__Exercise aim__
Your answer should be the lines below from the one with "C2: 68nF (+5V, n6) -> none" to the one with "R1: 47k (AGND, U2/PROG) -> 47k (U2/PROG, VS)", both included, given again exactly and with nothing added.

__Raw data__
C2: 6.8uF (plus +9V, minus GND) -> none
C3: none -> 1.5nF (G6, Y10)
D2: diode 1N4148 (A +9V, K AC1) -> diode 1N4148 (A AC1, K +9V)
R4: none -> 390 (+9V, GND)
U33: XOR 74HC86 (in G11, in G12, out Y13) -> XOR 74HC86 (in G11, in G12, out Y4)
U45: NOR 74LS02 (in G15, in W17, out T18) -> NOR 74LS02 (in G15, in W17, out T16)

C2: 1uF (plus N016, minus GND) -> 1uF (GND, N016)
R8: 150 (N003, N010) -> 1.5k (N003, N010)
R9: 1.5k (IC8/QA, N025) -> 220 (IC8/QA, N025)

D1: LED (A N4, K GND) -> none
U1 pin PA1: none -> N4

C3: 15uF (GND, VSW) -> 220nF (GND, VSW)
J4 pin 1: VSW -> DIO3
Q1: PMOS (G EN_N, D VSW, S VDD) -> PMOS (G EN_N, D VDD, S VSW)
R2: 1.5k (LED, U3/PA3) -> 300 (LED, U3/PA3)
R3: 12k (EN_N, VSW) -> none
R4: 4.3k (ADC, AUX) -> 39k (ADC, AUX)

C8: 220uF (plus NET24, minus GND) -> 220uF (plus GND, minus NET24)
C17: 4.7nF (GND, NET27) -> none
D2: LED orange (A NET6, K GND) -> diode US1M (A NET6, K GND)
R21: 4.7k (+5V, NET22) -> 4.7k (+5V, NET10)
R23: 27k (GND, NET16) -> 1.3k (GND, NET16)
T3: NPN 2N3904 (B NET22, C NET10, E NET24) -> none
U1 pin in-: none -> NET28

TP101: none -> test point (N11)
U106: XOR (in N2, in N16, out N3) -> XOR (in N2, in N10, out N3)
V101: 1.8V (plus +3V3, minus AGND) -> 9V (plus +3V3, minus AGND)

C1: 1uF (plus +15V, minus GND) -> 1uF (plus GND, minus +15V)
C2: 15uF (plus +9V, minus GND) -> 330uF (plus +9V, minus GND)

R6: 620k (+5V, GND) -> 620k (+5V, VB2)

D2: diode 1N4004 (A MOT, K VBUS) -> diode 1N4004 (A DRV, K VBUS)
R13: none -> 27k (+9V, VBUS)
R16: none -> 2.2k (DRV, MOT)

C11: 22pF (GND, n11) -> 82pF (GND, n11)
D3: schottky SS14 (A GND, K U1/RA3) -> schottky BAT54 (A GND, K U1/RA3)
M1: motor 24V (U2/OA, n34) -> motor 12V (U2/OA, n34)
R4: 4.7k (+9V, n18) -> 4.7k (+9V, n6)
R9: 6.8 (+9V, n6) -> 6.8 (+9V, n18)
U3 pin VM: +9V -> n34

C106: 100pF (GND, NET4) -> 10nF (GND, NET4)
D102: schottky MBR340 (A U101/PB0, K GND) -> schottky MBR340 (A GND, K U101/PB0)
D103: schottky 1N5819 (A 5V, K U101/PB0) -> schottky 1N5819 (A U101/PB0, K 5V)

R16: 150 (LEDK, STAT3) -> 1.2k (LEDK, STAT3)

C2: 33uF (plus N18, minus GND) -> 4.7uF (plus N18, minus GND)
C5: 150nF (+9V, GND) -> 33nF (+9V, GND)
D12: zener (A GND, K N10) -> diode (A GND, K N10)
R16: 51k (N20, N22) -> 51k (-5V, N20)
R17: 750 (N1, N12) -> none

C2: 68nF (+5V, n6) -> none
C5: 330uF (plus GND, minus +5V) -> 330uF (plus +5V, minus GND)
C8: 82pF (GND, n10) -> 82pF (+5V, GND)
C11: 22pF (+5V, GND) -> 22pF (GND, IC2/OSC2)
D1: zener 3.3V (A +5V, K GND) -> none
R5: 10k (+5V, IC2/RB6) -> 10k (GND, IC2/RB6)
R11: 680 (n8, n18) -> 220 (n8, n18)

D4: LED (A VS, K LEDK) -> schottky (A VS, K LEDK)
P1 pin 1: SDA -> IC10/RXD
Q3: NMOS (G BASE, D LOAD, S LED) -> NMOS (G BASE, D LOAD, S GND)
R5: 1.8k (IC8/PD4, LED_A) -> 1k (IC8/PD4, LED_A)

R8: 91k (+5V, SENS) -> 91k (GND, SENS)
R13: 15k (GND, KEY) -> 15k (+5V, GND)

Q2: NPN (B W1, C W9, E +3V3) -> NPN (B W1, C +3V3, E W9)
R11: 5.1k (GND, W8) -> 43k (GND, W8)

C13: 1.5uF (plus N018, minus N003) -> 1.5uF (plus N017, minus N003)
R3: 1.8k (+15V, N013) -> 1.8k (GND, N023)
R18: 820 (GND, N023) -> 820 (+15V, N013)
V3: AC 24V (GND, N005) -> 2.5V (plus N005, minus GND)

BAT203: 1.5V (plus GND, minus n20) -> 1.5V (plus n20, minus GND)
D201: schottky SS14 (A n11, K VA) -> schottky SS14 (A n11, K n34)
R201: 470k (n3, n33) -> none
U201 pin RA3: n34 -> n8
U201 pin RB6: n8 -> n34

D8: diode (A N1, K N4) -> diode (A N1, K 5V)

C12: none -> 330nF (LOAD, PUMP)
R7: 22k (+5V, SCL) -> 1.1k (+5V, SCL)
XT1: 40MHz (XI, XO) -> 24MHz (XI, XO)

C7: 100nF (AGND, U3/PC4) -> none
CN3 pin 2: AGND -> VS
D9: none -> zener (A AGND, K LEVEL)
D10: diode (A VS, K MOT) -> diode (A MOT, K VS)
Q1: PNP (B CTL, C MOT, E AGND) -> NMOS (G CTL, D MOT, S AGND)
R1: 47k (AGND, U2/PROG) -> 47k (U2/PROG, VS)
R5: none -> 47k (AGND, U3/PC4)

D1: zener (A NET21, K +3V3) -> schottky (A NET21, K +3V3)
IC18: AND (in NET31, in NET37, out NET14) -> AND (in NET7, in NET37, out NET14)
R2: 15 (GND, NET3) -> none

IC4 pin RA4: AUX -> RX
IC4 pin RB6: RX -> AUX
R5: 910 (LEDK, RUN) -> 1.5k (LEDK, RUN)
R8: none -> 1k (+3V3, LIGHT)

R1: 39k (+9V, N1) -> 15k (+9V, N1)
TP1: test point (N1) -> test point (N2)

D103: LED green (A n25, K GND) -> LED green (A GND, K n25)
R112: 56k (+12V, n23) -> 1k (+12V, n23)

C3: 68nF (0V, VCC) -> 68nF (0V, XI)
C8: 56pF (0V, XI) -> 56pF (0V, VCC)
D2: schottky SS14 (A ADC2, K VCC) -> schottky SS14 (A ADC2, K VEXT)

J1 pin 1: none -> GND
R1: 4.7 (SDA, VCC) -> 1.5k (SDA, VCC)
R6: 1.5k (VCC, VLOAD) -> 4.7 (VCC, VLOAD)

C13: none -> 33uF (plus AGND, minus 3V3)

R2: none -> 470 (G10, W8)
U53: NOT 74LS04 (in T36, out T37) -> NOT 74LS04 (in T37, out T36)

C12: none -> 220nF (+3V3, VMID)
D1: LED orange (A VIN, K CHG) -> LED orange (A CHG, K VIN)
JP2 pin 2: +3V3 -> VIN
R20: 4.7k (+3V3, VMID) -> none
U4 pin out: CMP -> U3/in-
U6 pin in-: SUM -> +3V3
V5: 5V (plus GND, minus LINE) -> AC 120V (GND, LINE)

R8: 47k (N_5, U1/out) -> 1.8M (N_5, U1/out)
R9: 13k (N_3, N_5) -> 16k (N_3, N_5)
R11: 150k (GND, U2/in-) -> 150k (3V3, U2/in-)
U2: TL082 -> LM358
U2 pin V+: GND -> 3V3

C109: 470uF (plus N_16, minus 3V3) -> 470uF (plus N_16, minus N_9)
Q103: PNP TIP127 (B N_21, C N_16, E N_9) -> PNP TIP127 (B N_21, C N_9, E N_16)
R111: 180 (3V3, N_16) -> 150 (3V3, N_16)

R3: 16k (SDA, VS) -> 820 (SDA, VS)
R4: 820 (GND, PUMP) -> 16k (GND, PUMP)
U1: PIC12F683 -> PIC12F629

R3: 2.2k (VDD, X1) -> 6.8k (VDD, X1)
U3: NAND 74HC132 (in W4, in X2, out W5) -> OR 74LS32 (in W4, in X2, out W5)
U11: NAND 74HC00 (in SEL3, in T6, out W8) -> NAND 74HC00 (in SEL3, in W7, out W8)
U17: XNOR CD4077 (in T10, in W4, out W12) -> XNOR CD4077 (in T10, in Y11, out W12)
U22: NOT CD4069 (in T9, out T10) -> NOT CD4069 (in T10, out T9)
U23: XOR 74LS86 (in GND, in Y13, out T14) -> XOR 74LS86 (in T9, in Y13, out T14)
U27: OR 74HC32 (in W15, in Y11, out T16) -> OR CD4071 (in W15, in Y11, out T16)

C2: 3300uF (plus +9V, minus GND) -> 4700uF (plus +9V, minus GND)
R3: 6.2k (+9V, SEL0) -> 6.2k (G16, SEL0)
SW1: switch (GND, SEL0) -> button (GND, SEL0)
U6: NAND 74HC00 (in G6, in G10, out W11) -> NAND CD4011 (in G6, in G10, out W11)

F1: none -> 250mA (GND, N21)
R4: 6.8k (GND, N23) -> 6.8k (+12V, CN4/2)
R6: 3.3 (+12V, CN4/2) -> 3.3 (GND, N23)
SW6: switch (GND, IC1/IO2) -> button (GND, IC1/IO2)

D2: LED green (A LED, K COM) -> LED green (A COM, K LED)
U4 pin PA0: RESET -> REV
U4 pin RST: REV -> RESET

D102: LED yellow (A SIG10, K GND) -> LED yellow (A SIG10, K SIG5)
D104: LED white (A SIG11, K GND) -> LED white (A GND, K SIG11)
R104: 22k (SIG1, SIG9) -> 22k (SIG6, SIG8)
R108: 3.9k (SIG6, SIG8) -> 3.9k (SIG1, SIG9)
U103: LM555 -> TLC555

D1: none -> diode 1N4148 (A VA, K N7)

__Exercise result__
C2: 68nF (+5V, n6) -> none
C5: 330uF (plus GND, minus +5V) -> 330uF (plus +5V, minus GND)
C8: 82pF (GND, n10) -> 82pF (+5V, GND)
C11: 22pF (+5V, GND) -> 22pF (GND, IC2/OSC2)
D1: zener 3.3V (A +5V, K GND) -> none
R5: 10k (+5V, IC2/RB6) -> 10k (GND, IC2/RB6)
R11: 680 (n8, n18) -> 220 (n8, n18)

D4: LED (A VS, K LEDK) -> schottky (A VS, K LEDK)
P1 pin 1: SDA -> IC10/RXD
Q3: NMOS (G BASE, D LOAD, S LED) -> NMOS (G BASE, D LOAD, S GND)
R5: 1.8k (IC8/PD4, LED_A) -> 1k (IC8/PD4, LED_A)

R8: 91k (+5V, SENS) -> 91k (GND, SENS)
R13: 15k (GND, KEY) -> 15k (+5V, GND)

Q2: NPN (B W1, C W9, E +3V3) -> NPN (B W1, C +3V3, E W9)
R11: 5.1k (GND, W8) -> 43k (GND, W8)

C13: 1.5uF (plus N018, minus N003) -> 1.5uF (plus N017, minus N003)
R3: 1.8k (+15V, N013) -> 1.8k (GND, N023)
R18: 820 (GND, N023) -> 820 (+15V, N013)
V3: AC 24V (GND, N005) -> 2.5V (plus N005, minus GND)

BAT203: 1.5V (plus GND, minus n20) -> 1.5V (plus n20, minus GND)
D201: schottky SS14 (A n11, K VA) -> schottky SS14 (A n11, K n34)
R201: 470k (n3, n33) -> none
U201 pin RA3: n34 -> n8
U201 pin RB6: n8 -> n34

D8: diode (A N1, K N4) -> diode (A N1, K 5V)

C12: none -> 330nF (LOAD, PUMP)
R7: 22k (+5V, SCL) -> 1.1k (+5V, SCL)
XT1: 40MHz (XI, XO) -> 24MHz (XI, XO)

C7: 100nF (AGND, U3/PC4) -> none
CN3 pin 2: AGND -> VS
D9: none -> zener (A AGND, K LEVEL)
D10: diode (A VS, K MOT) -> diode (A MOT, K VS)
Q1: PNP (B CTL, C MOT, E AGND) -> NMOS (G CTL, D MOT, S AGND)
R1: 47k (AGND, U2/PROG) -> 47k (U2/PROG, VS)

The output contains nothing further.